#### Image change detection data

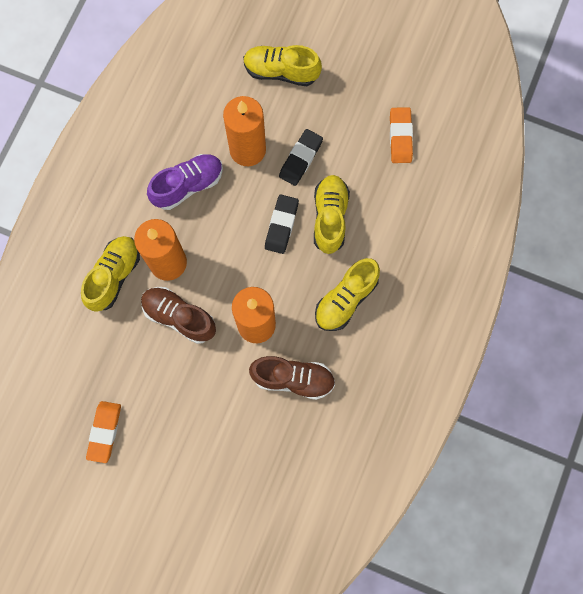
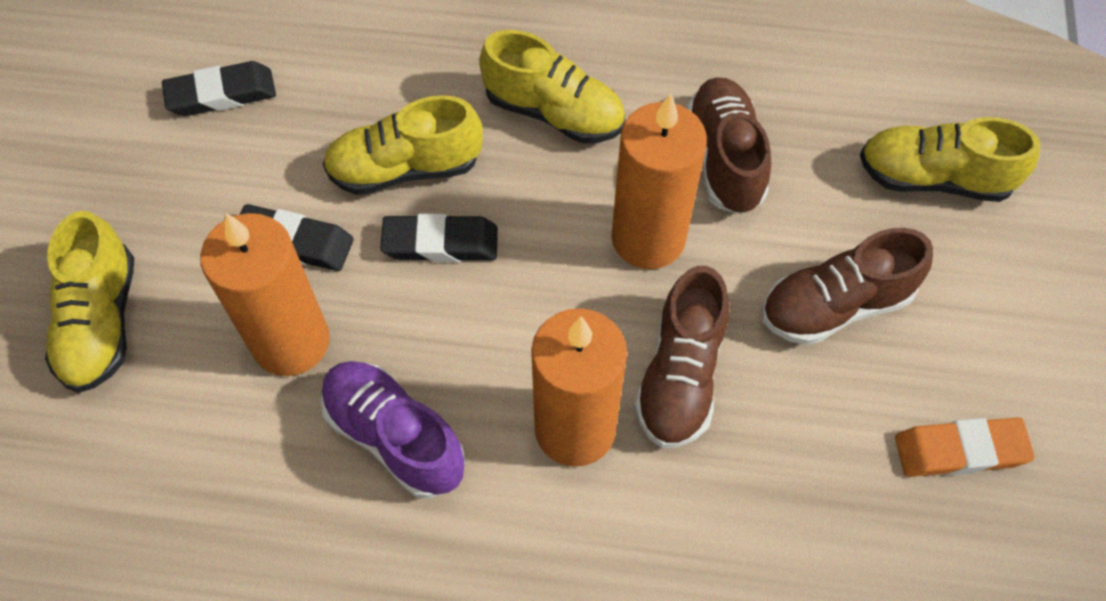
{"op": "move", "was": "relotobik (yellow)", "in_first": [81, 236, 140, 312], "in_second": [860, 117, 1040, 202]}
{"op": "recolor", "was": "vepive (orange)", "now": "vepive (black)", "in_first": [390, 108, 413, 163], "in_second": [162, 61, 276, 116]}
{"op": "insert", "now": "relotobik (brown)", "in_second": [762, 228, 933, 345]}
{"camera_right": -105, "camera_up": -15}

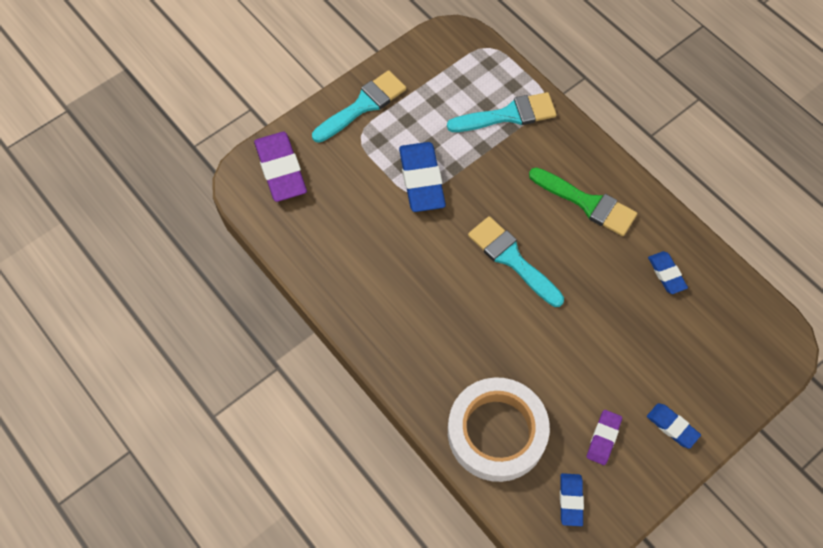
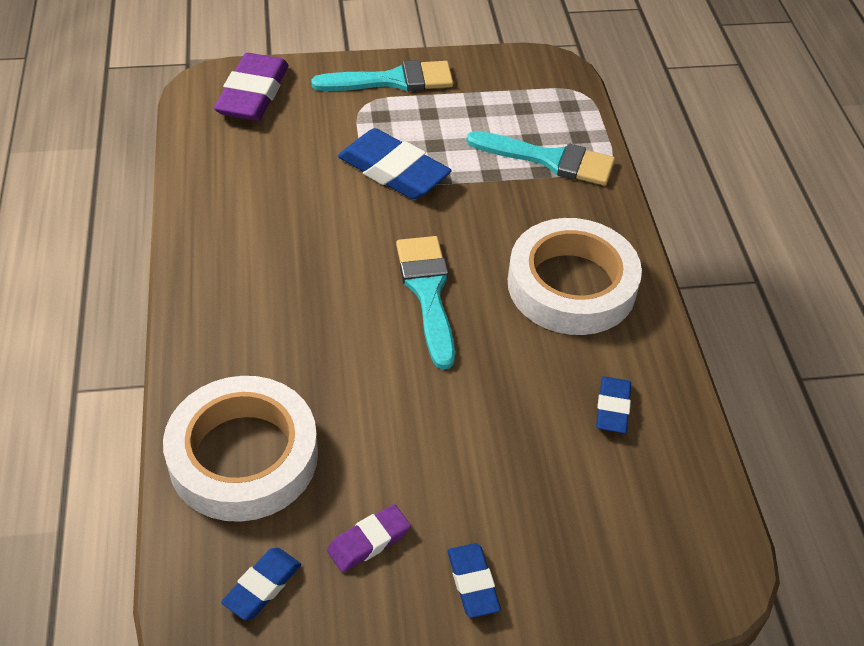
{"op": "rotate", "was": "vepive (blue)", "in_first": [399, 142, 446, 212], "in_second": [338, 128, 452, 200], "clockwise": -75}
{"op": "replace", "was": "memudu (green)", "now": "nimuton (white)", "in_first": [529, 167, 637, 236], "in_second": [508, 218, 642, 335]}
{"camera_right": 30, "camera_up": -15}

#### TASK DESCRIPTION
Keep every word of the lines above unchanged in the copy, and omit the pictures.

#### SOLUTION FOR THIS EXERCISE
{"op": "move", "was": "relotobik (yellow)", "in_first": [81, 236, 140, 312], "in_second": [860, 117, 1040, 202]}
{"op": "recolor", "was": "vepive (orange)", "now": "vepive (black)", "in_first": [390, 108, 413, 163], "in_second": [162, 61, 276, 116]}
{"op": "insert", "now": "relotobik (brown)", "in_second": [762, 228, 933, 345]}
{"camera_right": -105, "camera_up": -15}

{"op": "rotate", "was": "vepive (blue)", "in_first": [399, 142, 446, 212], "in_second": [338, 128, 452, 200], "clockwise": -75}
{"op": "replace", "was": "memudu (green)", "now": "nimuton (white)", "in_first": [529, 167, 637, 236], "in_second": [508, 218, 642, 335]}
{"camera_right": 30, "camera_up": -15}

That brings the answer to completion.